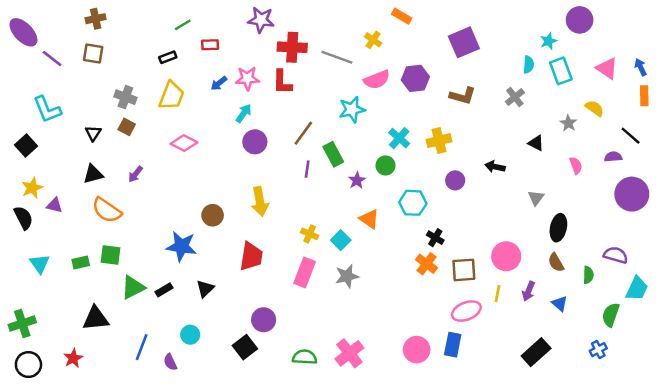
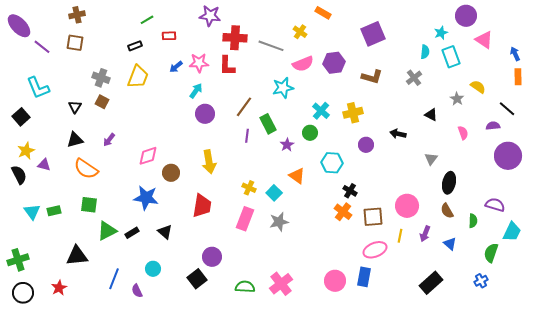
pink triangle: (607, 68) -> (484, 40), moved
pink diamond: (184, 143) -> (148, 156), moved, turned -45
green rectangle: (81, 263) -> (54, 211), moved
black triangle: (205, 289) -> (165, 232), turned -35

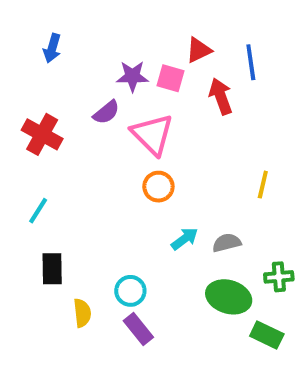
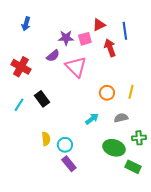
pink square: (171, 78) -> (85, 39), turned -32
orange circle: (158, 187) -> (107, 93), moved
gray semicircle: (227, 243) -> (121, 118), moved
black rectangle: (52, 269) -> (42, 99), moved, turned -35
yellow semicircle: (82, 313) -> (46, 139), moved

------------------------------------

YOUR ASSIGNMENT:
Give the data above again in full and unchanged, skipping the pictures.

TASK ANSWER:
pink triangle: (607, 68) -> (484, 40), moved
pink diamond: (184, 143) -> (148, 156), moved, turned -45
green rectangle: (81, 263) -> (54, 211), moved
black triangle: (205, 289) -> (165, 232), turned -35

pink square: (171, 78) -> (85, 39), turned -32
orange circle: (158, 187) -> (107, 93), moved
gray semicircle: (227, 243) -> (121, 118), moved
black rectangle: (52, 269) -> (42, 99), moved, turned -35
yellow semicircle: (82, 313) -> (46, 139), moved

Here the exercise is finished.